# [GOAL OF THE EXERCISE]
Quote the text lines of every entry below word for word, leaving out the pictures.
.....
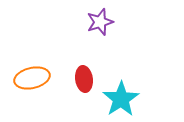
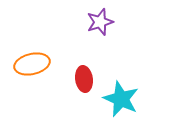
orange ellipse: moved 14 px up
cyan star: rotated 15 degrees counterclockwise
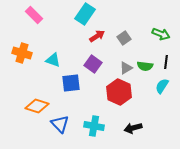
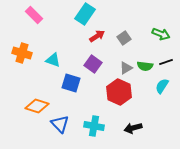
black line: rotated 64 degrees clockwise
blue square: rotated 24 degrees clockwise
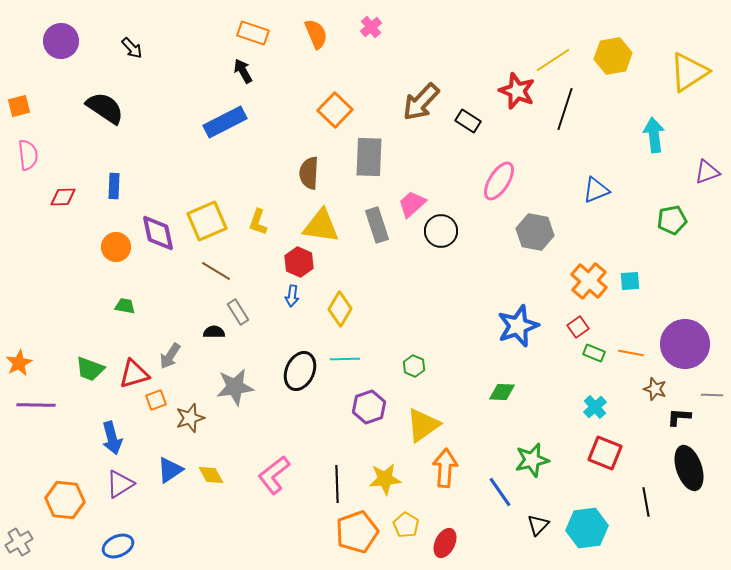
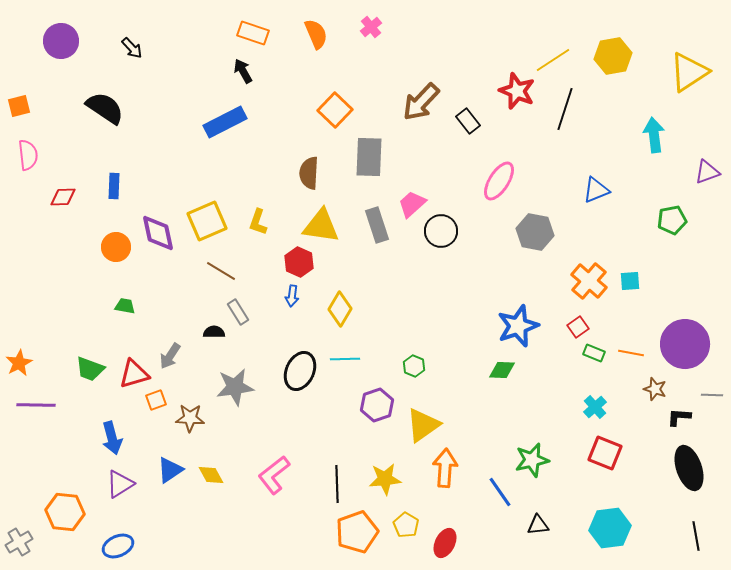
black rectangle at (468, 121): rotated 20 degrees clockwise
brown line at (216, 271): moved 5 px right
green diamond at (502, 392): moved 22 px up
purple hexagon at (369, 407): moved 8 px right, 2 px up
brown star at (190, 418): rotated 20 degrees clockwise
orange hexagon at (65, 500): moved 12 px down
black line at (646, 502): moved 50 px right, 34 px down
black triangle at (538, 525): rotated 40 degrees clockwise
cyan hexagon at (587, 528): moved 23 px right
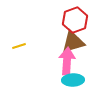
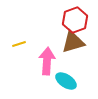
yellow line: moved 2 px up
pink arrow: moved 20 px left
cyan ellipse: moved 7 px left, 1 px down; rotated 35 degrees clockwise
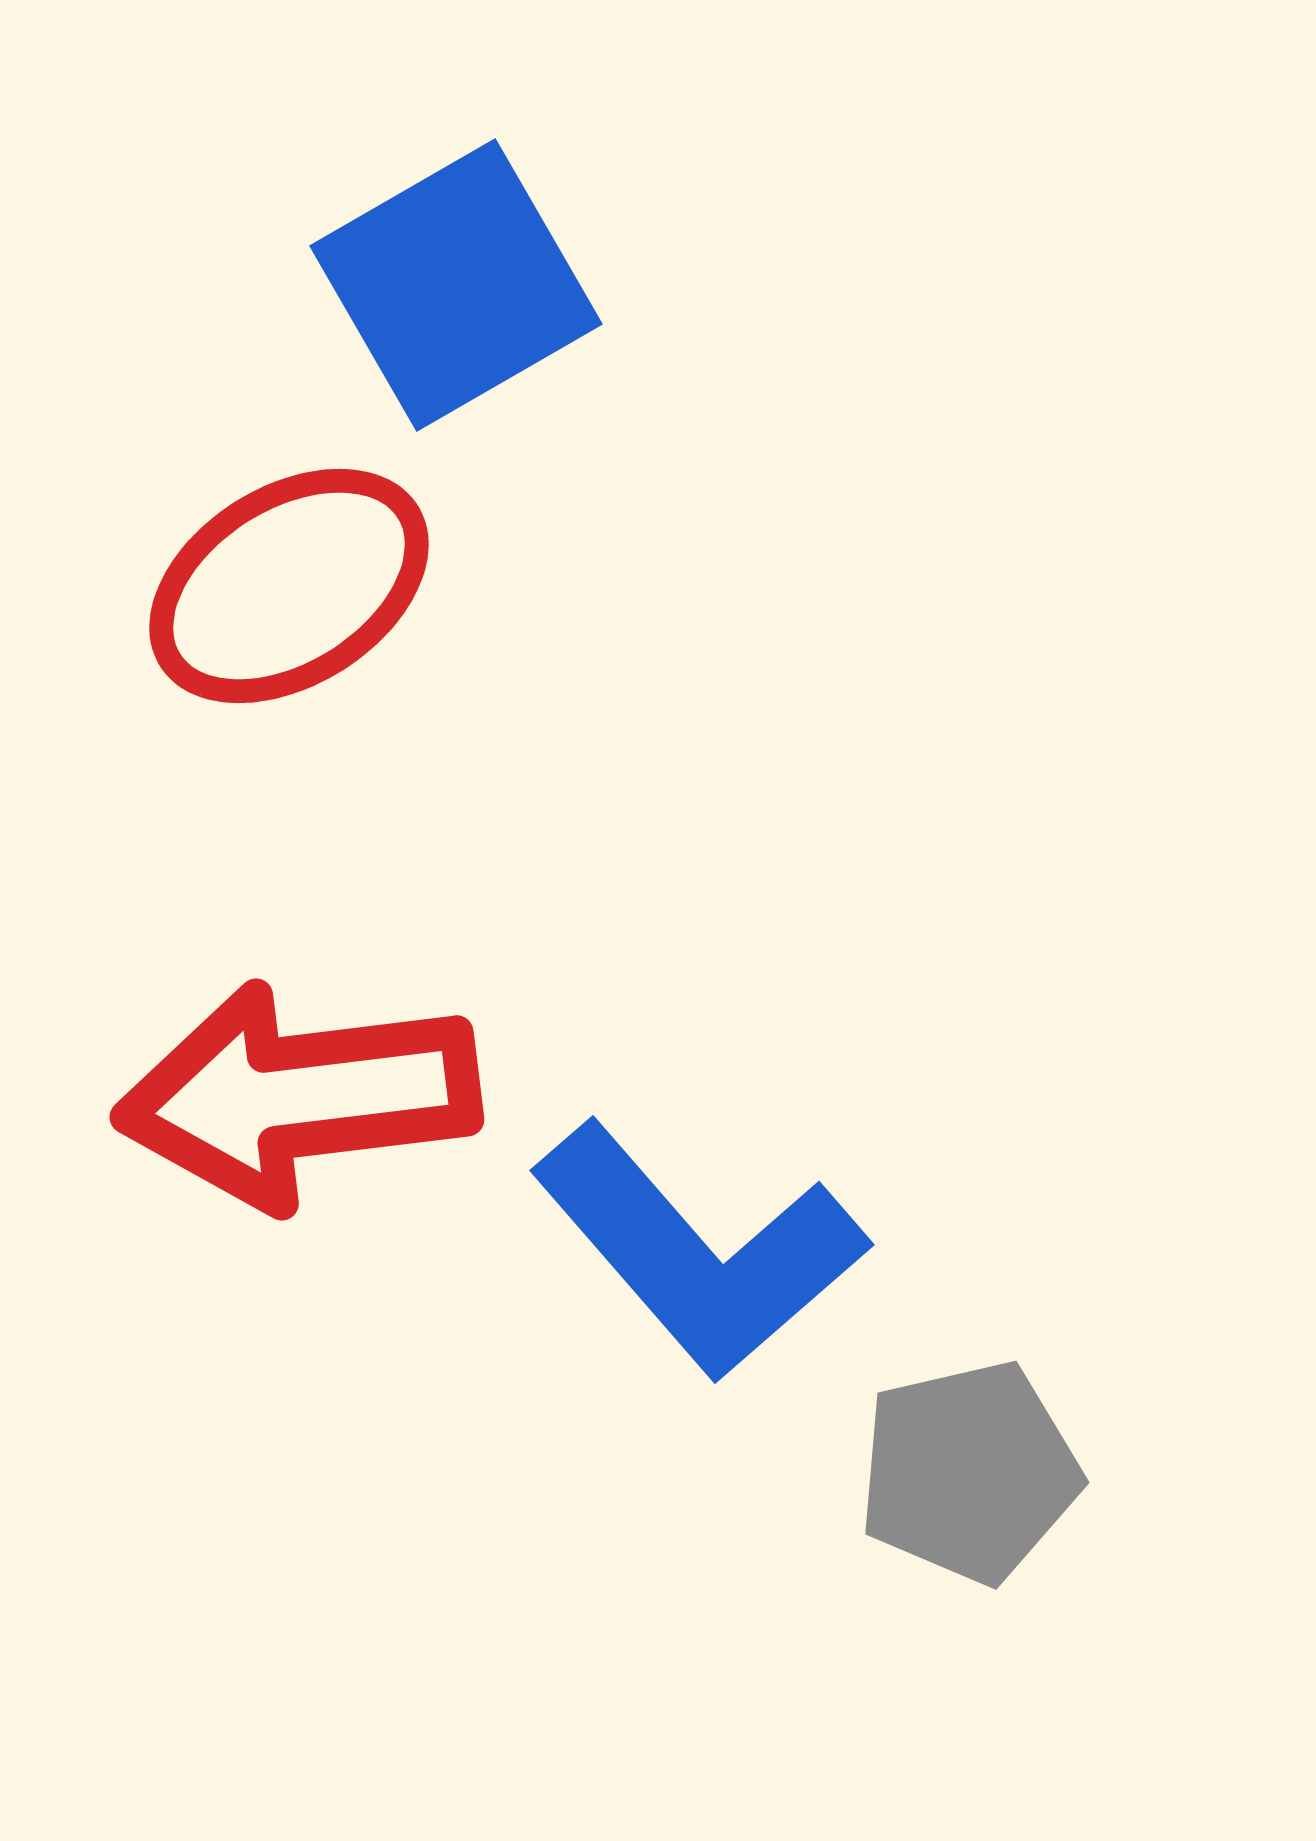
.....
# [COMPLETE OUTPUT]
orange ellipse: moved 14 px up
cyan star: rotated 15 degrees counterclockwise
black line: rotated 64 degrees clockwise
blue square: rotated 24 degrees clockwise
black rectangle at (468, 121): rotated 20 degrees clockwise
brown line at (216, 271): moved 5 px right
green diamond at (502, 392): moved 22 px up
purple hexagon at (369, 407): moved 8 px right, 2 px up
brown star at (190, 418): rotated 20 degrees clockwise
orange hexagon at (65, 500): moved 12 px down
black line at (646, 502): moved 50 px right, 34 px down
black triangle at (538, 525): rotated 40 degrees clockwise
cyan hexagon at (587, 528): moved 23 px right
yellow line: moved 2 px up
pink arrow: moved 20 px left
cyan ellipse: moved 7 px left, 1 px down; rotated 35 degrees clockwise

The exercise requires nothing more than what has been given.